STATED TASK:
Your task is to copy every line of the records below that contains "stained".
======== DATA FOR PROCESSING ========
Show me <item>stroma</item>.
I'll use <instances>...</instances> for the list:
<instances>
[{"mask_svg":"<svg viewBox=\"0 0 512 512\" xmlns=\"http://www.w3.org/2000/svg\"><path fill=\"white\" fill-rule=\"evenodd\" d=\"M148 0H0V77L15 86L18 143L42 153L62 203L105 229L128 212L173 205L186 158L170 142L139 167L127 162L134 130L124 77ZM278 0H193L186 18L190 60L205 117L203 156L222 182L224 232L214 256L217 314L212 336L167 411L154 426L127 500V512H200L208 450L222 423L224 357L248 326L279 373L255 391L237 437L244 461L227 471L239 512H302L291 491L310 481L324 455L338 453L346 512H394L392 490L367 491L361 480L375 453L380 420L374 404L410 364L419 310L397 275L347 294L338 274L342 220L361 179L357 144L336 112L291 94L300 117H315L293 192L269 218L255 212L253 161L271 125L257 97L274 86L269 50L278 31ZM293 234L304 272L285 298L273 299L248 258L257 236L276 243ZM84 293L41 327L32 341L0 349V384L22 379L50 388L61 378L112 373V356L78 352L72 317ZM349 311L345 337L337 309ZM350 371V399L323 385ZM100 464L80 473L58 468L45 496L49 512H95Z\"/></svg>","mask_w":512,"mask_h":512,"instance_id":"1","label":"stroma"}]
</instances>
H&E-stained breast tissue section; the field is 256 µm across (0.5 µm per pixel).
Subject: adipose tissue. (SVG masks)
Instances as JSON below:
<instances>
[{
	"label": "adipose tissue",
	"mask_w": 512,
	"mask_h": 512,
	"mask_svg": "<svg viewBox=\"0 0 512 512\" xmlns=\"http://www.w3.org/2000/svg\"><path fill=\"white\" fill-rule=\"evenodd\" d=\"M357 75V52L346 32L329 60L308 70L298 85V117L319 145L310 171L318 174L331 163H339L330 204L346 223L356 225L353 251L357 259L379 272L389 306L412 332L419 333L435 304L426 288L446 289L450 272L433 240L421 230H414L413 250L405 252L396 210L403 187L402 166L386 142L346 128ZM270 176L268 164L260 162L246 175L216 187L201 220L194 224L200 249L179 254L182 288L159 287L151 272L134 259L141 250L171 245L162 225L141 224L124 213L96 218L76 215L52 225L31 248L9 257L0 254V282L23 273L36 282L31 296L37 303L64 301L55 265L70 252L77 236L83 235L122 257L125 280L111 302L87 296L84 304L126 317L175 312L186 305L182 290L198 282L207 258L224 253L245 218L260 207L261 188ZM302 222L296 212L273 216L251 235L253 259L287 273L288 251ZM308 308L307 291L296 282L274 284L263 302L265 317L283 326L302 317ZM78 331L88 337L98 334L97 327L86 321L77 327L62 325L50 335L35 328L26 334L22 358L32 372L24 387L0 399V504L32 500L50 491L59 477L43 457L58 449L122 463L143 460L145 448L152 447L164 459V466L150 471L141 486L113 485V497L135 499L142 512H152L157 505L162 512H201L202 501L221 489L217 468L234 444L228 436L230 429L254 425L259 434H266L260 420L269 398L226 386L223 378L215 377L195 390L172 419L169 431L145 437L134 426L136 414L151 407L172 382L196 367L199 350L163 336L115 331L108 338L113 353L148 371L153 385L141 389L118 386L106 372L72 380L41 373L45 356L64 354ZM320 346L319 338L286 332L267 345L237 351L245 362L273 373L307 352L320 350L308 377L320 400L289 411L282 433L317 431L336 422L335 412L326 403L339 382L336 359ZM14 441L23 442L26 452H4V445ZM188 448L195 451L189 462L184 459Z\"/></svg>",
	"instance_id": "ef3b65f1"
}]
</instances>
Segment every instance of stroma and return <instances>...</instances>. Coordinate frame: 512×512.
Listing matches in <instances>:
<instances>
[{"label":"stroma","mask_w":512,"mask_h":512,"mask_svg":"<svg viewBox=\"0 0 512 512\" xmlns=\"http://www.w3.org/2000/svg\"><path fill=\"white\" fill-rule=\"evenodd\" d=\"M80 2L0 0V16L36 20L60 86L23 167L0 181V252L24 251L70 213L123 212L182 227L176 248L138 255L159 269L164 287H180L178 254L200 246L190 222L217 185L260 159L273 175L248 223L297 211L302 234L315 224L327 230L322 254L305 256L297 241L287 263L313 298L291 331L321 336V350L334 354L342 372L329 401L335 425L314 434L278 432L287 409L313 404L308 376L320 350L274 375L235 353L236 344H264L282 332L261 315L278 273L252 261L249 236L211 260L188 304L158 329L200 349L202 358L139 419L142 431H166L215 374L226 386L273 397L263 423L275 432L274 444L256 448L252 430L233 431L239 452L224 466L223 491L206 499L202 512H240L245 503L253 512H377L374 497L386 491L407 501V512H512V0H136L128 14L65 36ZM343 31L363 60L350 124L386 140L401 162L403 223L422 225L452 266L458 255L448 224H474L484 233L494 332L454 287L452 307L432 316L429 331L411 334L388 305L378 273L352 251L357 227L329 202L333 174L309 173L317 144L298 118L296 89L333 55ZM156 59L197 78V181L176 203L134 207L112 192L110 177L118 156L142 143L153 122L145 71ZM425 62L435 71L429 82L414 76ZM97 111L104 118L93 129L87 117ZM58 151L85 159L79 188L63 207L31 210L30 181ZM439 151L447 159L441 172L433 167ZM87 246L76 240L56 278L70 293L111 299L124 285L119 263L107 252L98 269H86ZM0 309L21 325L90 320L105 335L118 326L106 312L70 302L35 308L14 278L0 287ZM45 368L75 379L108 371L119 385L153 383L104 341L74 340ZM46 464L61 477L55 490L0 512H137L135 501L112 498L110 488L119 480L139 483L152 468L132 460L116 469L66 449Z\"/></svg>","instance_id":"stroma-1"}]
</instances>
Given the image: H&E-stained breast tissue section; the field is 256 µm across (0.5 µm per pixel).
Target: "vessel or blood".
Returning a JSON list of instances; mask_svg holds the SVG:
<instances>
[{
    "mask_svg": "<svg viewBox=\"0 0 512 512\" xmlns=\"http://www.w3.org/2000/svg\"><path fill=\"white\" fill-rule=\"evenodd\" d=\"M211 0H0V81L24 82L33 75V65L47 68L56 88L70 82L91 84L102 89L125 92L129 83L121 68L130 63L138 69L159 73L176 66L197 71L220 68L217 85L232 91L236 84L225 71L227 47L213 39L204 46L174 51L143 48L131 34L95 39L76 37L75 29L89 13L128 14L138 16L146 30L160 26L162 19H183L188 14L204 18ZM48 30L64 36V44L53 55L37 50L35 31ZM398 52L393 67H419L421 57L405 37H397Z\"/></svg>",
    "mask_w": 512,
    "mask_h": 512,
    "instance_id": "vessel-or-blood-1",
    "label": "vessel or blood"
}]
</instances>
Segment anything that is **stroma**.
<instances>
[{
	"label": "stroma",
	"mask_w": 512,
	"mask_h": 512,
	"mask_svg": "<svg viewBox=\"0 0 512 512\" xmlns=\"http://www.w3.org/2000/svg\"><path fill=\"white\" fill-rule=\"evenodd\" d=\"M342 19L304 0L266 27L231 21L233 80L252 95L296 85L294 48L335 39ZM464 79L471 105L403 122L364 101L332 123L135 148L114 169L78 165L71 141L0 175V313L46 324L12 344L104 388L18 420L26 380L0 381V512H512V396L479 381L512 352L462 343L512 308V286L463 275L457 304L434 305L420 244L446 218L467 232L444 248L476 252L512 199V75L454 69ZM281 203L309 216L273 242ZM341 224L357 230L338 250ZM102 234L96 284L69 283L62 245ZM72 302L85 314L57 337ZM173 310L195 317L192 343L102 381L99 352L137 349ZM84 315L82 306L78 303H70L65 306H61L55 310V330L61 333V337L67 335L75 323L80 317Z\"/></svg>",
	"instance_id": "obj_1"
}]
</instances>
========
RESPONSE:
H&E-stained breast tissue section; the field is 256 µm across (0.5 µm per pixel).
Given the image: H&E-stained breast tissue section; the field is 256 µm across (0.5 µm per pixel).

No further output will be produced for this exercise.